- [WORK TO BE COMPLETED]
What the task requires is an exact printout of the listing below, pictures excluded.

- [GIVEN DATA]
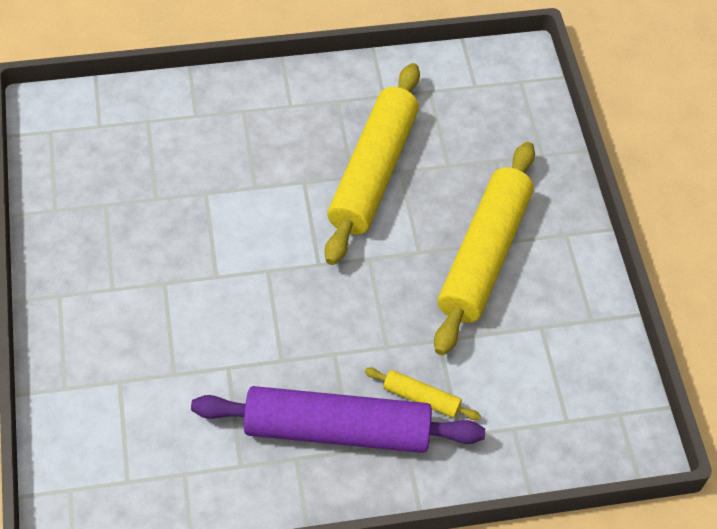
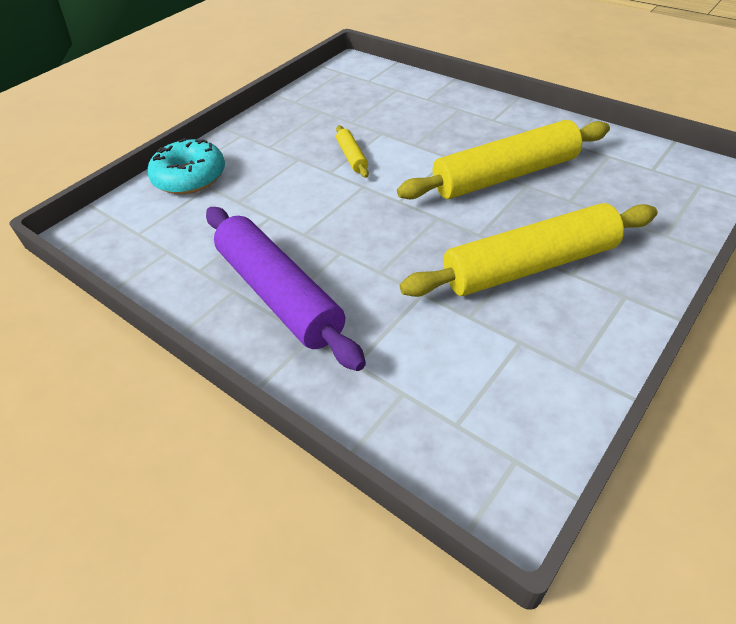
camera: 55 degrees right, 10 degrees down
(83, 385) = (190, 177): none -> turquoise donut
(421, 398) = (360, 318): yellow rolling pin -> yellow rolling pin (352, 157)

- [SOLVED EXERCISE]
camera: 55 degrees right, 10 degrees down
(83, 385) = (190, 177): none -> turquoise donut
(421, 398) = (360, 318): yellow rolling pin -> yellow rolling pin (352, 157)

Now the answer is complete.